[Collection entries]
▬▬▬▬▬▬

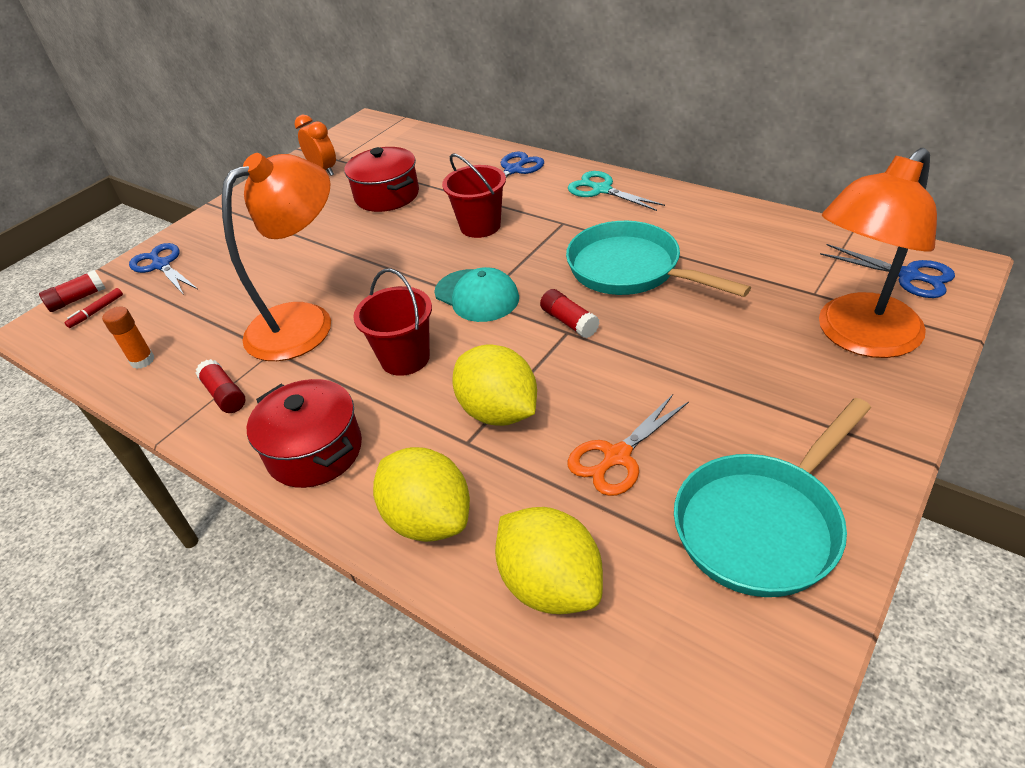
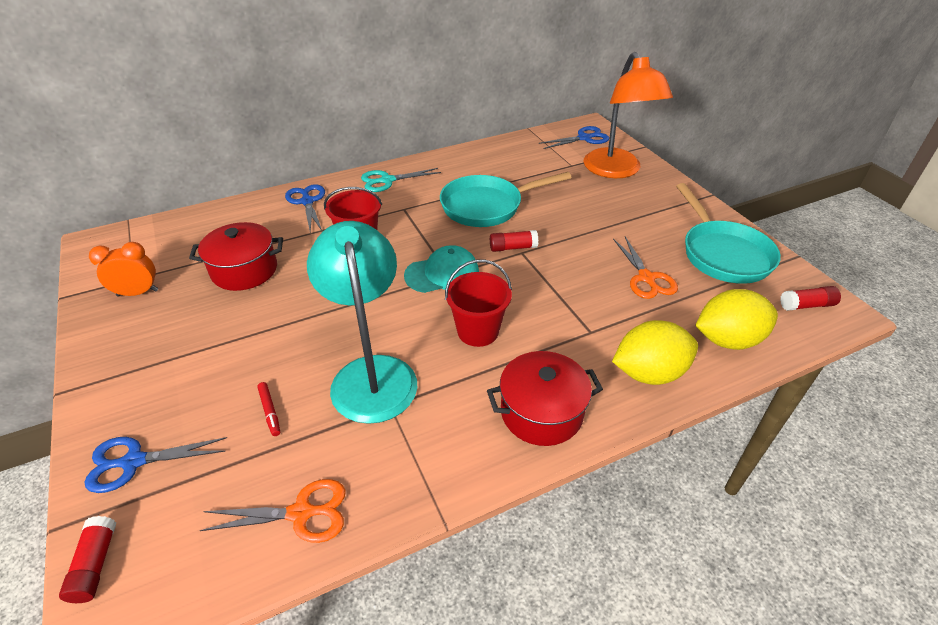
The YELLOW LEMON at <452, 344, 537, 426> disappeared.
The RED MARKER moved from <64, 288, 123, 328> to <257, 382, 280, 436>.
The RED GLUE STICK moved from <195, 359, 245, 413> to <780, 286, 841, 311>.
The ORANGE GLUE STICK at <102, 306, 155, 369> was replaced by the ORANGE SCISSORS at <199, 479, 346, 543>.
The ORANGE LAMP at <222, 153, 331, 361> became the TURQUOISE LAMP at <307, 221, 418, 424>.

▬▬▬▬▬▬

• Exercise aim:
Every entry must be reproduced exactly, with the images left out.

• Answer box:
The YELLOW LEMON at <452, 344, 537, 426> disappeared.
The RED MARKER moved from <64, 288, 123, 328> to <257, 382, 280, 436>.
The RED GLUE STICK moved from <195, 359, 245, 413> to <780, 286, 841, 311>.
The ORANGE GLUE STICK at <102, 306, 155, 369> was replaced by the ORANGE SCISSORS at <199, 479, 346, 543>.
The ORANGE LAMP at <222, 153, 331, 361> became the TURQUOISE LAMP at <307, 221, 418, 424>.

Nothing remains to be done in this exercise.